EXERCISE DESCRIPTION:
If an entry holds a picture, leave that picture out; copy everything else exactly.

GIVEN INFORMATION:
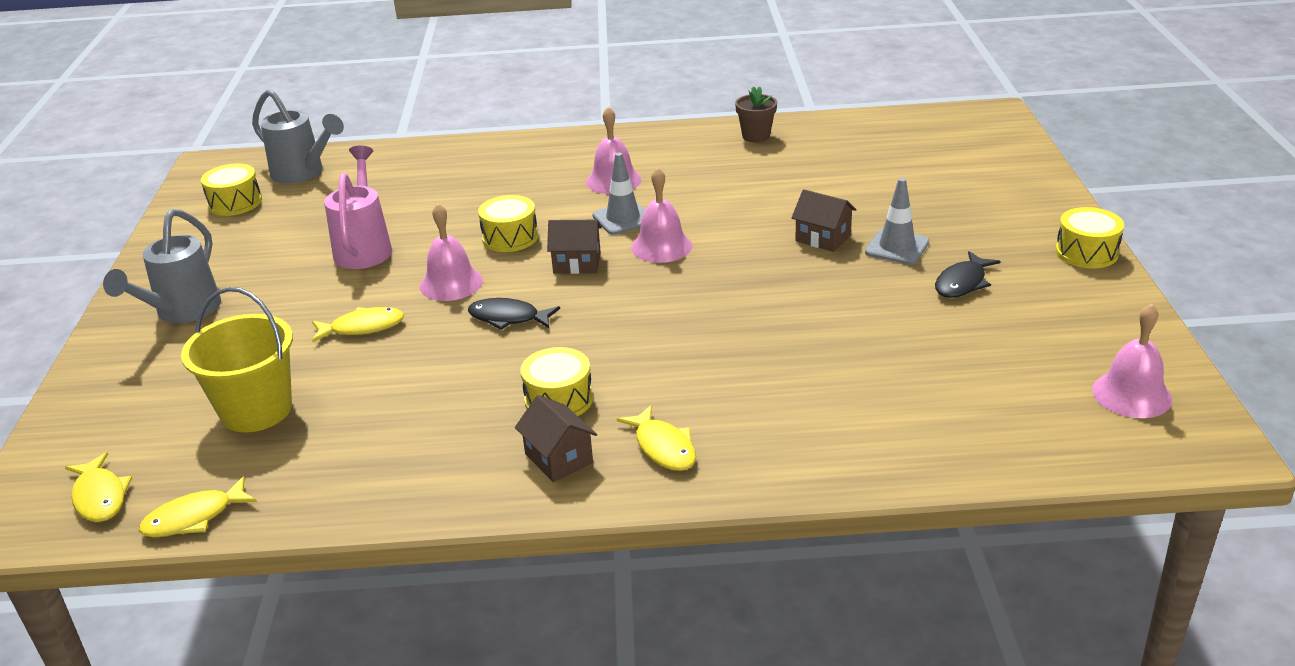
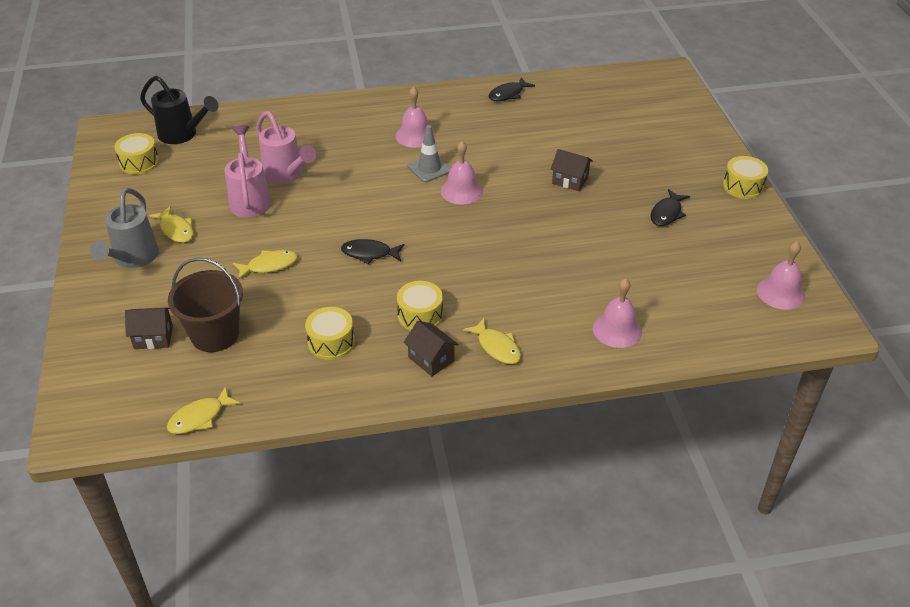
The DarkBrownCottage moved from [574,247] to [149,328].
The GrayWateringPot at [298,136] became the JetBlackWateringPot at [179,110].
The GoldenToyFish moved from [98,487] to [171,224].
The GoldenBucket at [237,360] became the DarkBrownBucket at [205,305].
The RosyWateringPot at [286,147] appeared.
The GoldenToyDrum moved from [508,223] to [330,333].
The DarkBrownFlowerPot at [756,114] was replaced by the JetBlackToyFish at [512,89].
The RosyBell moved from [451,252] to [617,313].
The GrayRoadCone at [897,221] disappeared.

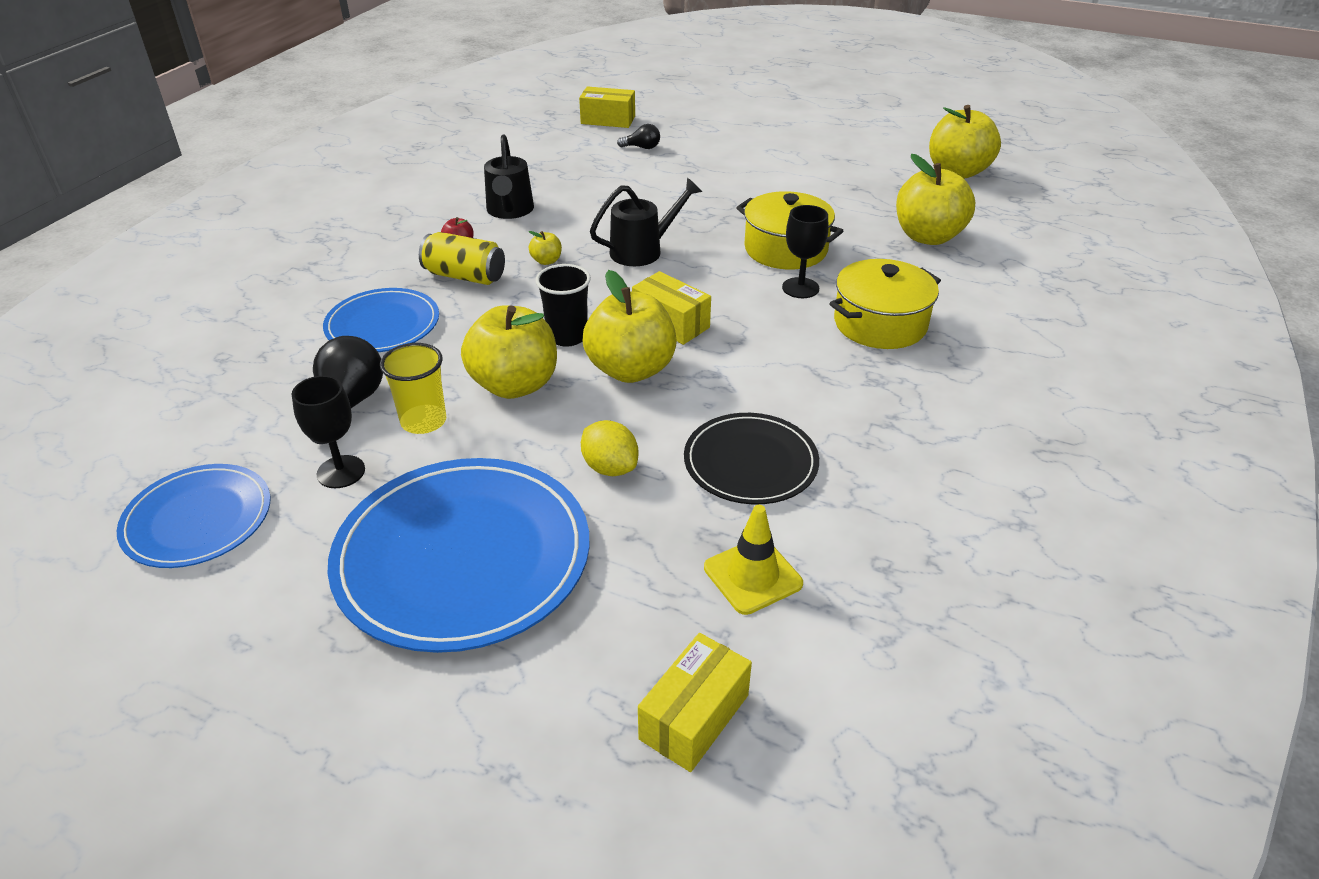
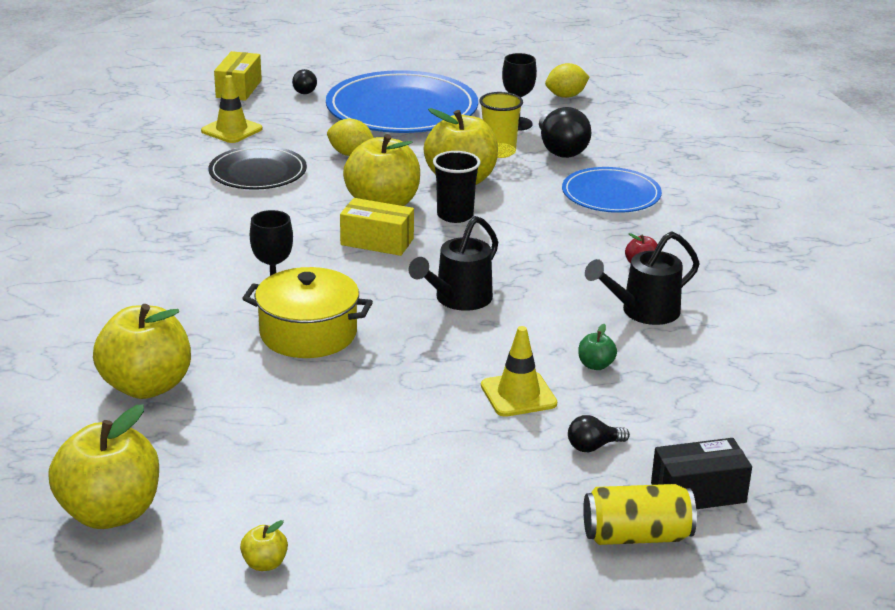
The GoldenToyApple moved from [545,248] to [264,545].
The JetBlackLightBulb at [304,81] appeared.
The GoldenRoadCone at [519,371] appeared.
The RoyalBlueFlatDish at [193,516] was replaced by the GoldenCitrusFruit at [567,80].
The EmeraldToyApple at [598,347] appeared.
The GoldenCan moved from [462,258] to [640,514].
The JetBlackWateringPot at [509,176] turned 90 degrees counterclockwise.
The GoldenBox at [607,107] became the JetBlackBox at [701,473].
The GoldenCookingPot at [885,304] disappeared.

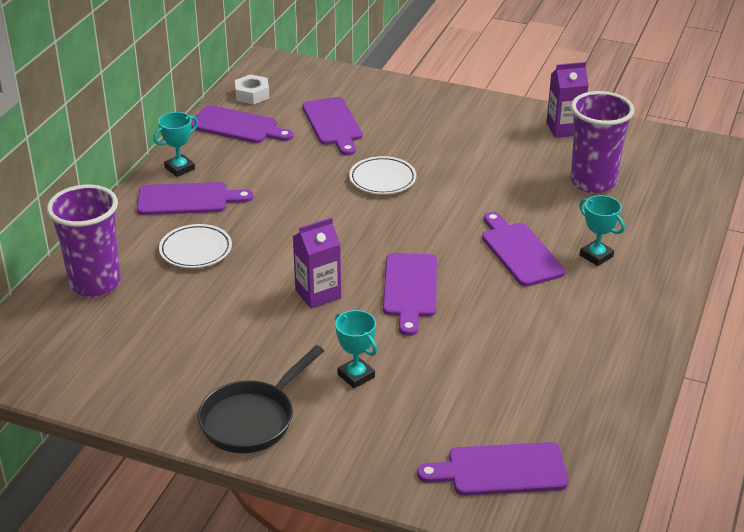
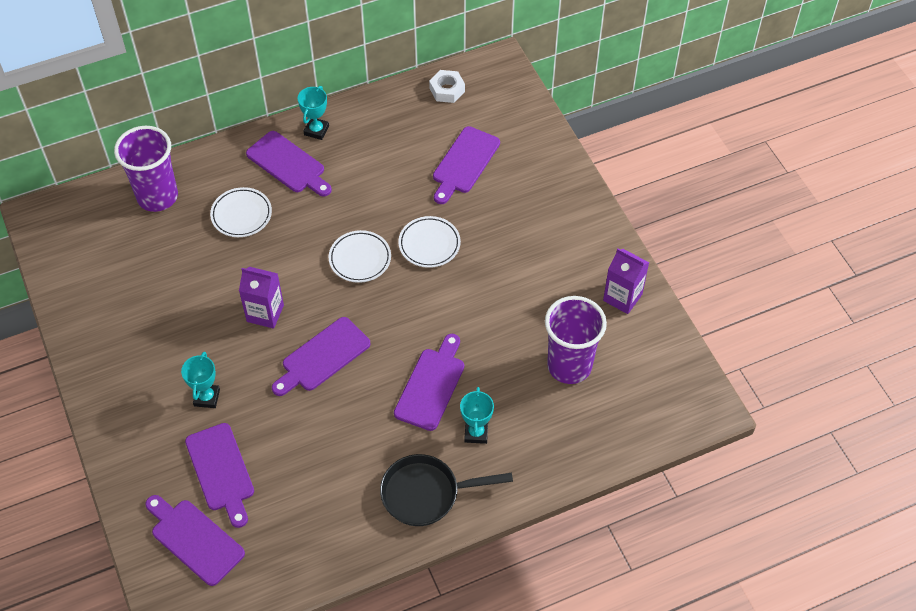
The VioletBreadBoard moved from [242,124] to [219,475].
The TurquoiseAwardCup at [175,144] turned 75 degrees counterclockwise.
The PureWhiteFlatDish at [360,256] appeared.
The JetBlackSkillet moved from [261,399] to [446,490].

WORKED SOLUTION:
The DarkBrownCottage moved from [574,247] to [149,328].
The GrayWateringPot at [298,136] became the JetBlackWateringPot at [179,110].
The GoldenToyFish moved from [98,487] to [171,224].
The GoldenBucket at [237,360] became the DarkBrownBucket at [205,305].
The RosyWateringPot at [286,147] appeared.
The GoldenToyDrum moved from [508,223] to [330,333].
The DarkBrownFlowerPot at [756,114] was replaced by the JetBlackToyFish at [512,89].
The RosyBell moved from [451,252] to [617,313].
The GrayRoadCone at [897,221] disappeared.

The GoldenToyApple moved from [545,248] to [264,545].
The JetBlackLightBulb at [304,81] appeared.
The GoldenRoadCone at [519,371] appeared.
The RoyalBlueFlatDish at [193,516] was replaced by the GoldenCitrusFruit at [567,80].
The EmeraldToyApple at [598,347] appeared.
The GoldenCan moved from [462,258] to [640,514].
The JetBlackWateringPot at [509,176] turned 90 degrees counterclockwise.
The GoldenBox at [607,107] became the JetBlackBox at [701,473].
The GoldenCookingPot at [885,304] disappeared.

The VioletBreadBoard moved from [242,124] to [219,475].
The TurquoiseAwardCup at [175,144] turned 75 degrees counterclockwise.
The PureWhiteFlatDish at [360,256] appeared.
The JetBlackSkillet moved from [261,399] to [446,490].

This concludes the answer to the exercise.